» Brief
Of all the entries below, retype only the lines from the one with "black brick B3:B4" through the one with "white round brick", exactly as they appear.

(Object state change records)
=== Begin Enclosure ===

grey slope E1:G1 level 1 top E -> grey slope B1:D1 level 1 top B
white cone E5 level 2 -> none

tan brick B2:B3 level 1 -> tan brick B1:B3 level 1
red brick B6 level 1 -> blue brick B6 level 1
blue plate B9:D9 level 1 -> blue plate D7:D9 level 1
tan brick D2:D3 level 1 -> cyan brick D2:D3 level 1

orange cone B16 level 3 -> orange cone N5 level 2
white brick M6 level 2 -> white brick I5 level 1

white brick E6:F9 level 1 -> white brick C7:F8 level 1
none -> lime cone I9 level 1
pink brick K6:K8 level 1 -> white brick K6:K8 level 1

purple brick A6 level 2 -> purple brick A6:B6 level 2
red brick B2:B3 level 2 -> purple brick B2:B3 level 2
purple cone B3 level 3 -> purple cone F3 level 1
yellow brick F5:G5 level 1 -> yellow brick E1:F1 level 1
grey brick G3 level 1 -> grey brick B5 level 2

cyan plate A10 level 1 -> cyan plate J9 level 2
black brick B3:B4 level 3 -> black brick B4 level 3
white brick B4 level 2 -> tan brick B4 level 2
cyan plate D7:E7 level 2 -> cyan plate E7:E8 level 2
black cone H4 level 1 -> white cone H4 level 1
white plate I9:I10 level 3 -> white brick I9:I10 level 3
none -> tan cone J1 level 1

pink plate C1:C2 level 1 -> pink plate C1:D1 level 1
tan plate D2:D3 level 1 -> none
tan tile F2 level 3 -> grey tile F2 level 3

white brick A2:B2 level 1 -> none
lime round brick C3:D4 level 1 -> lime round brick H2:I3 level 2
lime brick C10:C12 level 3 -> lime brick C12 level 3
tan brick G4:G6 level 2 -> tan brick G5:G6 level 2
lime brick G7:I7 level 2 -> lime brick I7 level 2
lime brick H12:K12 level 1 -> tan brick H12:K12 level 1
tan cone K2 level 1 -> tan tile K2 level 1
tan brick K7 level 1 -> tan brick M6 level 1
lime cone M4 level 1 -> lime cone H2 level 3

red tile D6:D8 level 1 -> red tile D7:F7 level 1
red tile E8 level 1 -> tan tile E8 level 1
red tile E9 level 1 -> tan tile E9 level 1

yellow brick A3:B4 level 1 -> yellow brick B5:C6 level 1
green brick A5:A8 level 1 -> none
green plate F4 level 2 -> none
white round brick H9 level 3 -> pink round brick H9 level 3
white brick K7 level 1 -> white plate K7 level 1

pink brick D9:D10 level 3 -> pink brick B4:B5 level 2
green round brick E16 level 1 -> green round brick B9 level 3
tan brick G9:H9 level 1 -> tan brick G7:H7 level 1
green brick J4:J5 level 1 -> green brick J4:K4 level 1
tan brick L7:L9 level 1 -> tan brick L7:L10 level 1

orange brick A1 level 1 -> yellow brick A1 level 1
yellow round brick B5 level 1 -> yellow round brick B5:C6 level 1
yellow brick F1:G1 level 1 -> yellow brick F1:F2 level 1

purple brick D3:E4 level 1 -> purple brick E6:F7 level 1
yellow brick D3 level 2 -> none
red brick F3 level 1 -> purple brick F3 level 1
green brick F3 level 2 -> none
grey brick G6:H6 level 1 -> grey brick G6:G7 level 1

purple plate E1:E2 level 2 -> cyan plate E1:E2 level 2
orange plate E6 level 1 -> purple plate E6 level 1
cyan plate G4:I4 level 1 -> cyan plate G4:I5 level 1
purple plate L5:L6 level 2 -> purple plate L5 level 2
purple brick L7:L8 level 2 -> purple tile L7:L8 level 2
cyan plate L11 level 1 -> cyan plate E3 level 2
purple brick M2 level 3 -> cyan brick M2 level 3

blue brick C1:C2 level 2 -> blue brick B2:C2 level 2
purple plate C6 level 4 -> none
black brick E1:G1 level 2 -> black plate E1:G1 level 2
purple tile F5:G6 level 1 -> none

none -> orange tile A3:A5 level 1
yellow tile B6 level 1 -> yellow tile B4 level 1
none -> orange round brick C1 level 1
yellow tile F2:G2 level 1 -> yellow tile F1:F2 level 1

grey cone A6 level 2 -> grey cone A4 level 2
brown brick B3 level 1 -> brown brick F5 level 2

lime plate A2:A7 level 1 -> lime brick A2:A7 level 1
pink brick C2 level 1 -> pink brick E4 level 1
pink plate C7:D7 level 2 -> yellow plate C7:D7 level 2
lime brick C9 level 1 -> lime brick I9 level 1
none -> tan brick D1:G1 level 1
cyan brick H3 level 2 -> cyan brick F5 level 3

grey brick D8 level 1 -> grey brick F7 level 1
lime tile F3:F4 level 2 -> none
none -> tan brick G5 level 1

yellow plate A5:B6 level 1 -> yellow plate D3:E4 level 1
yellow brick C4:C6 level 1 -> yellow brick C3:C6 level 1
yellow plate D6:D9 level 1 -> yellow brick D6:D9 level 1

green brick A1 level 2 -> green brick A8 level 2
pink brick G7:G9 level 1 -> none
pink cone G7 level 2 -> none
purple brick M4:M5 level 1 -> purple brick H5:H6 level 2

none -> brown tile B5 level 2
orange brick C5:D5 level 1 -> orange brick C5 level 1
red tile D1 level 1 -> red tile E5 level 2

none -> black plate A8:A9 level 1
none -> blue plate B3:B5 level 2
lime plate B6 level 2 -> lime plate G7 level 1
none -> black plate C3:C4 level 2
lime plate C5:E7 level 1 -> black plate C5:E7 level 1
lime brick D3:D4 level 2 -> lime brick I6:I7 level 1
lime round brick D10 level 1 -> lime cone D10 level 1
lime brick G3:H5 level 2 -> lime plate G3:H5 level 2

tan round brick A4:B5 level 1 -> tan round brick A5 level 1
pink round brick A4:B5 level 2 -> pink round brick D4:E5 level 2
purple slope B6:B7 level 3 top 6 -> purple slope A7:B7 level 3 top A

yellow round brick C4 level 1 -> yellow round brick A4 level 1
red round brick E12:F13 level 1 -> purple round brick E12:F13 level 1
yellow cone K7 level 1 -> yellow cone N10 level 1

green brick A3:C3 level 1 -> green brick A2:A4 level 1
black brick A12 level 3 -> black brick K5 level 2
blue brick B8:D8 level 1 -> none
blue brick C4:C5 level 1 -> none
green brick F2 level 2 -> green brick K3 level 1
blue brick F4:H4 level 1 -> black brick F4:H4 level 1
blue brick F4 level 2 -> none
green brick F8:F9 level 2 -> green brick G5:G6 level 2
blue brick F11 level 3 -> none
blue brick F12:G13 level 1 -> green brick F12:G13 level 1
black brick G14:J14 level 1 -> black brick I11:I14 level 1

=== End Enclosure ===

» Answer to the problem
black brick B3:B4 level 3 -> black brick B4 level 3
white brick B4 level 2 -> tan brick B4 level 2
cyan plate D7:E7 level 2 -> cyan plate E7:E8 level 2
black cone H4 level 1 -> white cone H4 level 1
white plate I9:I10 level 3 -> white brick I9:I10 level 3
none -> tan cone J1 level 1

pink plate C1:C2 level 1 -> pink plate C1:D1 level 1
tan plate D2:D3 level 1 -> none
tan tile F2 level 3 -> grey tile F2 level 3

white brick A2:B2 level 1 -> none
lime round brick C3:D4 level 1 -> lime round brick H2:I3 level 2
lime brick C10:C12 level 3 -> lime brick C12 level 3
tan brick G4:G6 level 2 -> tan brick G5:G6 level 2
lime brick G7:I7 level 2 -> lime brick I7 level 2
lime brick H12:K12 level 1 -> tan brick H12:K12 level 1
tan cone K2 level 1 -> tan tile K2 level 1
tan brick K7 level 1 -> tan brick M6 level 1
lime cone M4 level 1 -> lime cone H2 level 3

red tile D6:D8 level 1 -> red tile D7:F7 level 1
red tile E8 level 1 -> tan tile E8 level 1
red tile E9 level 1 -> tan tile E9 level 1

yellow brick A3:B4 level 1 -> yellow brick B5:C6 level 1
green brick A5:A8 level 1 -> none
green plate F4 level 2 -> none
white round brick H9 level 3 -> pink round brick H9 level 3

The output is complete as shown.